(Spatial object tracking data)

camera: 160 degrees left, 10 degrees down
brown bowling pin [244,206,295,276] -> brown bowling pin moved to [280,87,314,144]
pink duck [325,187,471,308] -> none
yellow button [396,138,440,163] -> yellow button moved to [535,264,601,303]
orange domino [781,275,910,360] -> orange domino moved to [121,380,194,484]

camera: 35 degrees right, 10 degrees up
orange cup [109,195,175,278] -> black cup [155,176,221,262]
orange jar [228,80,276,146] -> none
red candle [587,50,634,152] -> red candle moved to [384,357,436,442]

...

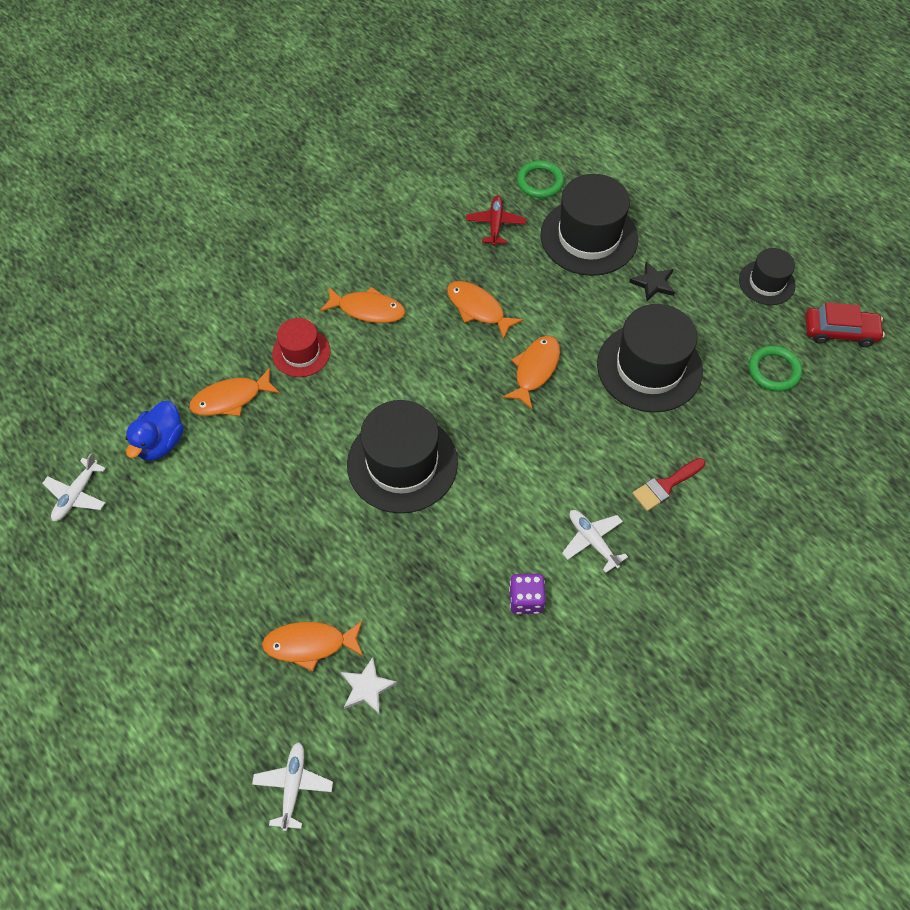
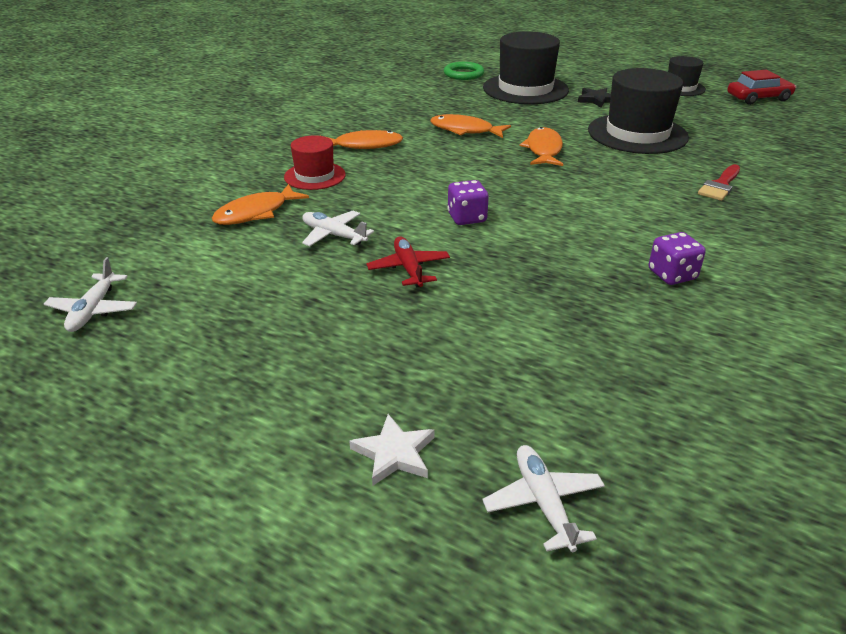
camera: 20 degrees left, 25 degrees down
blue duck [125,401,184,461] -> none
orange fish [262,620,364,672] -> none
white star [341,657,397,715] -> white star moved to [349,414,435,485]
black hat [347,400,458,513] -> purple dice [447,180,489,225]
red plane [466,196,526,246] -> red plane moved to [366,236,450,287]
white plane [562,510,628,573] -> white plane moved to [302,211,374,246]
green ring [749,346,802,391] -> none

About this task => Set down, unchanged, only those lines above that fall between the line with "orange jar [228,80,276,146] -> none" and the line with "red candle [587,50,634,152]", the two end lines included.

Task solution =>
orange jar [228,80,276,146] -> none
red candle [587,50,634,152] -> red candle moved to [384,357,436,442]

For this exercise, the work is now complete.